Pointing data for text and elements:
::::

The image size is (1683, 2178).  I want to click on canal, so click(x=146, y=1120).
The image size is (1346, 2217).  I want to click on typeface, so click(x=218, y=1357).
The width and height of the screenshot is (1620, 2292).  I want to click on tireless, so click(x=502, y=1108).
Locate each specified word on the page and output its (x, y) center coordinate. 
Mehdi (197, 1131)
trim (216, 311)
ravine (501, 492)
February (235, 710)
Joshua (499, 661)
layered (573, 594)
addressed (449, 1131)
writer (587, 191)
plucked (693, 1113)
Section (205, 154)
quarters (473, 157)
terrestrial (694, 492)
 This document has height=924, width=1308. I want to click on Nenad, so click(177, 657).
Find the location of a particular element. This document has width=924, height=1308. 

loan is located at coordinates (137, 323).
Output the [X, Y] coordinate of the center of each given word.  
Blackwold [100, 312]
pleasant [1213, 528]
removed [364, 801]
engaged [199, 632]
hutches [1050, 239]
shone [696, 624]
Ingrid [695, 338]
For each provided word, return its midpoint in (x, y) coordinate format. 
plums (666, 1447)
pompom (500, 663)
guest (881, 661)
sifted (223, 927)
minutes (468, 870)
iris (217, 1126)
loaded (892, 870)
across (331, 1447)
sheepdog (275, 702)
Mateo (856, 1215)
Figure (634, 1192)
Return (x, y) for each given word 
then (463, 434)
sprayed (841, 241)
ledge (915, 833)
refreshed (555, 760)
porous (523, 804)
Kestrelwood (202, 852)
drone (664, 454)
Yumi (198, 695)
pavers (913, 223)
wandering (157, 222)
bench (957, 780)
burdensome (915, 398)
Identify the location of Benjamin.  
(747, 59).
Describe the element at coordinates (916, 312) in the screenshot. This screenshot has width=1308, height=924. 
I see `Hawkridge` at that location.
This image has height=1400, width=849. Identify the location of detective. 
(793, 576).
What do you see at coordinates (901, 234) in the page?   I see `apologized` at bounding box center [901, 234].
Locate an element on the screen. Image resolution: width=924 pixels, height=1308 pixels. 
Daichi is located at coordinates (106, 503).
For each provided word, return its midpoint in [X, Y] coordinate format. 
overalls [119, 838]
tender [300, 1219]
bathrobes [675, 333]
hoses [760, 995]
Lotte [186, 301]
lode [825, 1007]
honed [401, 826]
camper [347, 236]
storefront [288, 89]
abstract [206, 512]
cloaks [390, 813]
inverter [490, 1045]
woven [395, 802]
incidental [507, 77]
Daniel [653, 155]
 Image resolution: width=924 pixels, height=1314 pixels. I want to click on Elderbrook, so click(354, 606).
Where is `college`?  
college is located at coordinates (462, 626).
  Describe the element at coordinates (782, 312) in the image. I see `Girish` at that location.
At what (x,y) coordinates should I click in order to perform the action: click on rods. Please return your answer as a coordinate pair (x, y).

::::

### DIRECTIONS FOR THIS TASK
Update the data above by changing each "midpoint" to "center point" and leaving every other part as it is.

### THE SOLUTION
The image size is (1683, 2178).  I want to click on canal, so click(x=146, y=1120).
The image size is (1346, 2217).  I want to click on typeface, so click(x=218, y=1357).
The width and height of the screenshot is (1620, 2292).  I want to click on tireless, so click(x=502, y=1108).
Locate each specified word on the page and output its (x, y) center coordinate. 
Mehdi (197, 1131)
trim (216, 311)
ravine (501, 492)
February (235, 710)
Joshua (499, 661)
layered (573, 594)
addressed (449, 1131)
writer (587, 191)
plucked (693, 1113)
Section (205, 154)
quarters (473, 157)
terrestrial (694, 492)
 This document has height=924, width=1308. I want to click on Nenad, so click(177, 657).
Find the location of a particular element. This document has width=924, height=1308. 

loan is located at coordinates (137, 323).
Output the [X, Y] coordinate of the center of each given word.  
Blackwold [100, 312]
pleasant [1213, 528]
removed [364, 801]
engaged [199, 632]
hutches [1050, 239]
shone [696, 624]
Ingrid [695, 338]
For each provided word, return its center point in (x, y) coordinate format. 
plums (666, 1447)
pompom (500, 663)
guest (881, 661)
sifted (223, 927)
minutes (468, 870)
iris (217, 1126)
loaded (892, 870)
across (331, 1447)
sheepdog (275, 702)
Mateo (856, 1215)
Figure (634, 1192)
Return (x, y) for each given word 
then (463, 434)
sprayed (841, 241)
ledge (915, 833)
refreshed (555, 760)
porous (523, 804)
Kestrelwood (202, 852)
drone (664, 454)
Yumi (198, 695)
pavers (913, 223)
wandering (157, 222)
bench (957, 780)
burdensome (915, 398)
Identify the location of Benjamin.  
(747, 59).
Describe the element at coordinates (916, 312) in the screenshot. This screenshot has width=1308, height=924. 
I see `Hawkridge` at that location.
This image has height=1400, width=849. Identify the location of detective. 
(793, 576).
What do you see at coordinates (901, 234) in the page?   I see `apologized` at bounding box center [901, 234].
Locate an element on the screen. Image resolution: width=924 pixels, height=1308 pixels. 
Daichi is located at coordinates (106, 503).
For each provided word, return its center point in [X, Y] coordinate format. 
overalls [119, 838]
tender [300, 1219]
bathrobes [675, 333]
hoses [760, 995]
Lotte [186, 301]
lode [825, 1007]
honed [401, 826]
camper [347, 236]
storefront [288, 89]
abstract [206, 512]
cloaks [390, 813]
inverter [490, 1045]
woven [395, 802]
incidental [507, 77]
Daniel [653, 155]
 Image resolution: width=924 pixels, height=1314 pixels. I want to click on Elderbrook, so click(354, 606).
Where is `college`?  
college is located at coordinates (462, 626).
  Describe the element at coordinates (782, 312) in the image. I see `Girish` at that location.
At what (x,y) coordinates should I click in order to perform the action: click on rods. Please return your answer as a coordinate pair (x, y).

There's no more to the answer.